---------- MATERIAL TO PROCESS ----------

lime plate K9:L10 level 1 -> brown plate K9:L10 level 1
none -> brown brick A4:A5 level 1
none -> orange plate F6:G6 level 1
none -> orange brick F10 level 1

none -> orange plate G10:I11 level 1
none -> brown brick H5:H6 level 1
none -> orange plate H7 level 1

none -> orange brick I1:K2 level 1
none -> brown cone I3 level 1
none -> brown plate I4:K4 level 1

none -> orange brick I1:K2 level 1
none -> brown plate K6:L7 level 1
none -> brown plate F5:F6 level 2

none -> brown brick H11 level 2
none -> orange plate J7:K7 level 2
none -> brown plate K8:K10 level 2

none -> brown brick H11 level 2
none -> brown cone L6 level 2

----------

**WORK INSTRUCTIONS:**
Every line of the listing above is to be written out again exactly.

**RESULT OF THE EXERCISE:**
lime plate K9:L10 level 1 -> brown plate K9:L10 level 1
none -> brown brick A4:A5 level 1
none -> orange plate F6:G6 level 1
none -> orange brick F10 level 1

none -> orange plate G10:I11 level 1
none -> brown brick H5:H6 level 1
none -> orange plate H7 level 1

none -> orange brick I1:K2 level 1
none -> brown cone I3 level 1
none -> brown plate I4:K4 level 1

none -> orange brick I1:K2 level 1
none -> brown plate K6:L7 level 1
none -> brown plate F5:F6 level 2

none -> brown brick H11 level 2
none -> orange plate J7:K7 level 2
none -> brown plate K8:K10 level 2

none -> brown brick H11 level 2
none -> brown cone L6 level 2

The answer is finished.